### Activity
Where the line containing "- rotate: red_losimusok" appears in the entries below, begin there and output every line through the last, exactly, minus the pictures.

[Start of Attachment]

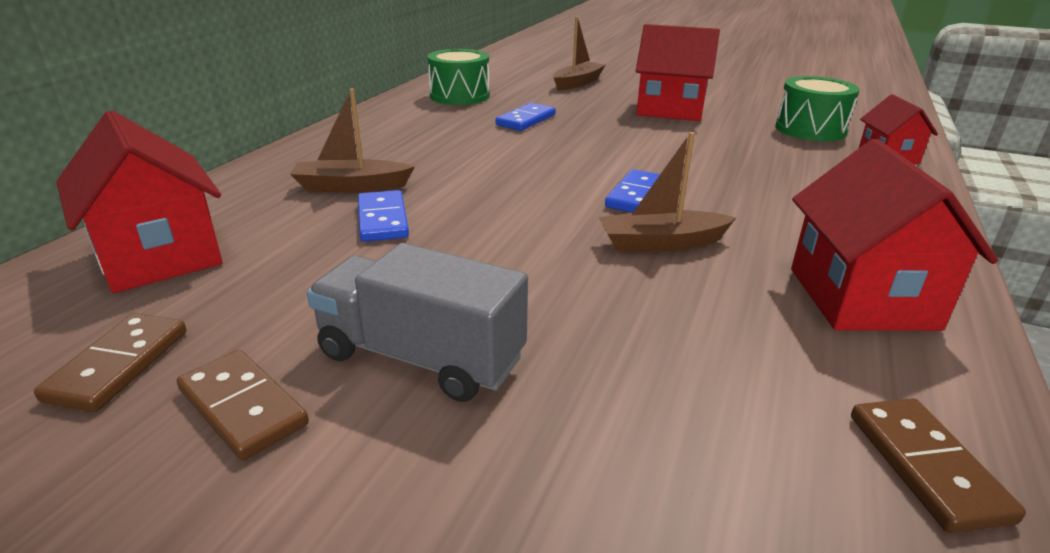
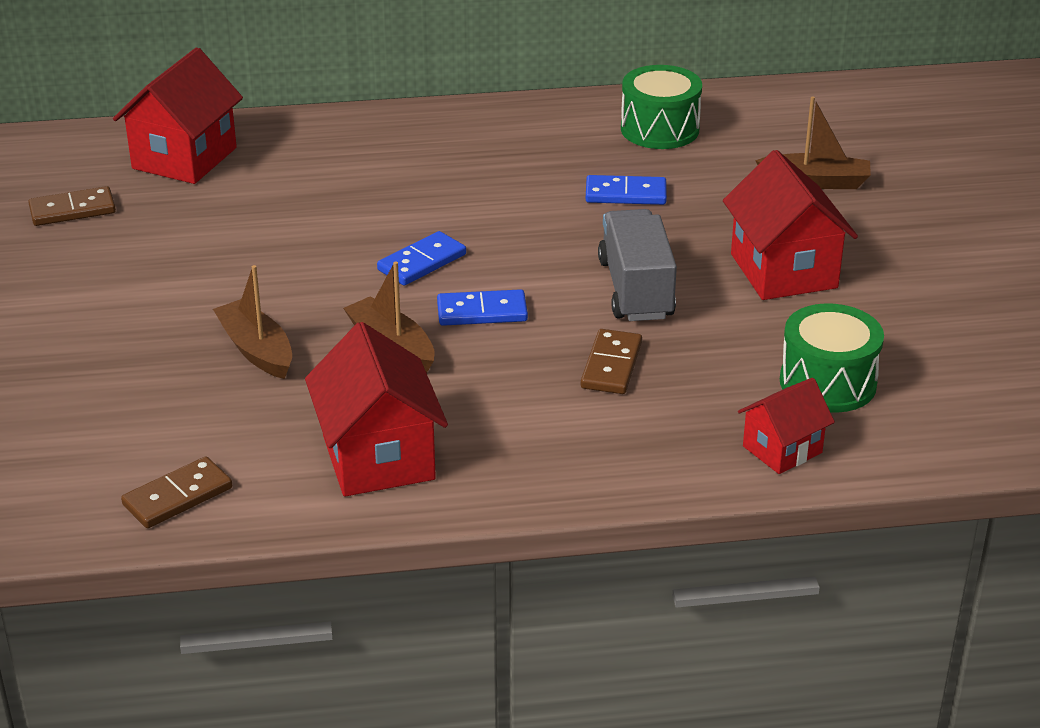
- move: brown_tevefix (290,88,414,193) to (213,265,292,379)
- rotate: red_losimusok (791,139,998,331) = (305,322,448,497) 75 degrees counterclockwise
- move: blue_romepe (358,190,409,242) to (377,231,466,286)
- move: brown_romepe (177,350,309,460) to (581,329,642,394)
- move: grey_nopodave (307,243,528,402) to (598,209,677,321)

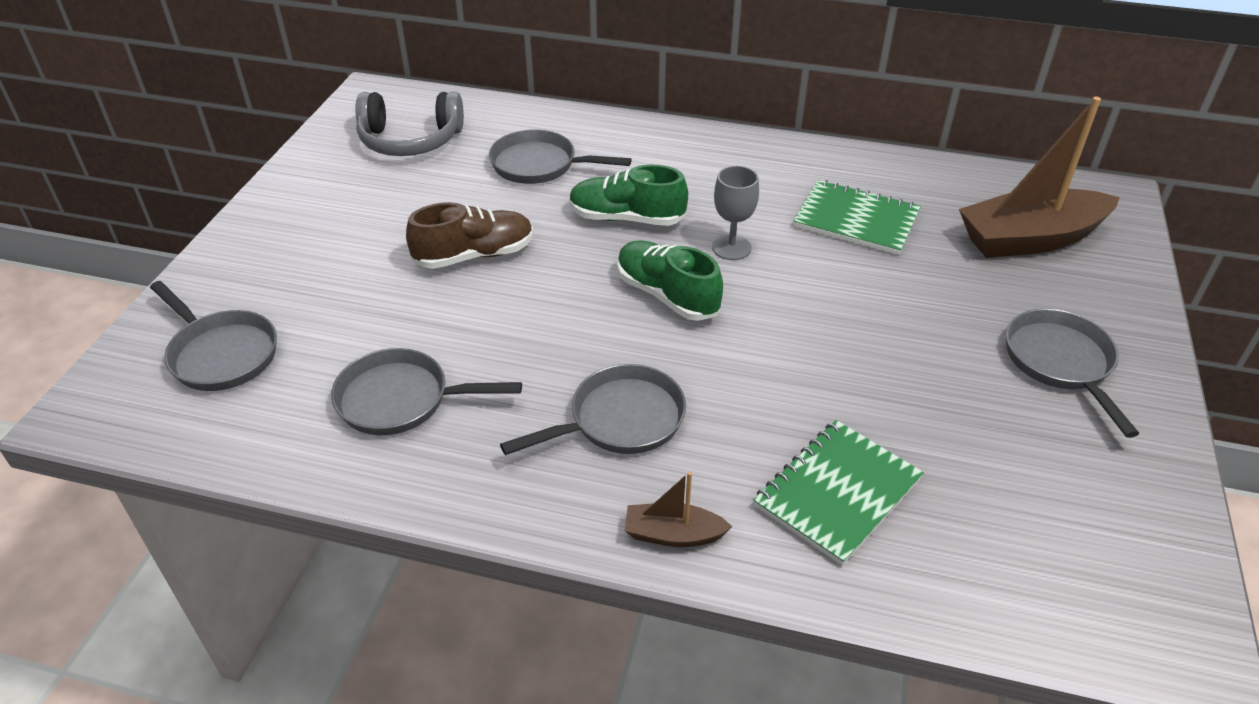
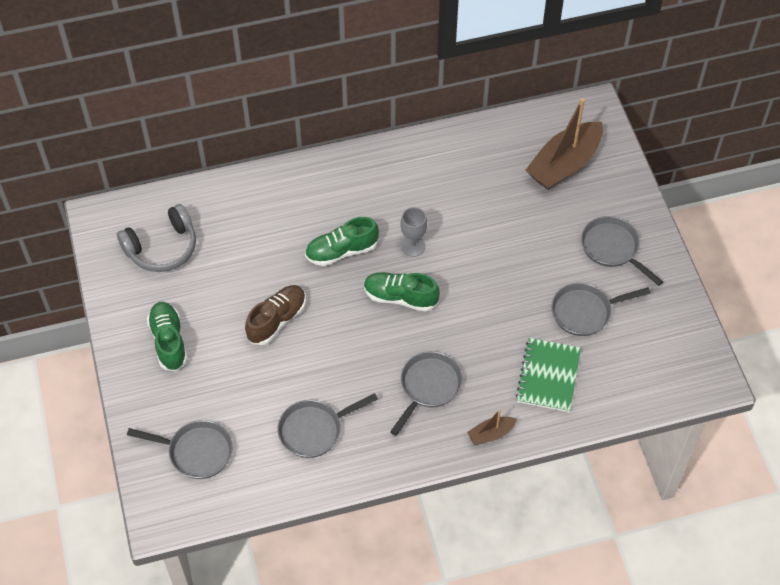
- insert: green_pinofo (147,302,187,371)
- move: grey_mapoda (489,130,632,184) to (551,283,650,336)
- delete: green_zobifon (793,180,921,255)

[End of Attachment]

### The answer
- rotate: red_losimusok (791,139,998,331) = (305,322,448,497) 75 degrees counterclockwise
- move: blue_romepe (358,190,409,242) to (377,231,466,286)
- move: brown_romepe (177,350,309,460) to (581,329,642,394)
- move: grey_nopodave (307,243,528,402) to (598,209,677,321)

- insert: green_pinofo (147,302,187,371)
- move: grey_mapoda (489,130,632,184) to (551,283,650,336)
- delete: green_zobifon (793,180,921,255)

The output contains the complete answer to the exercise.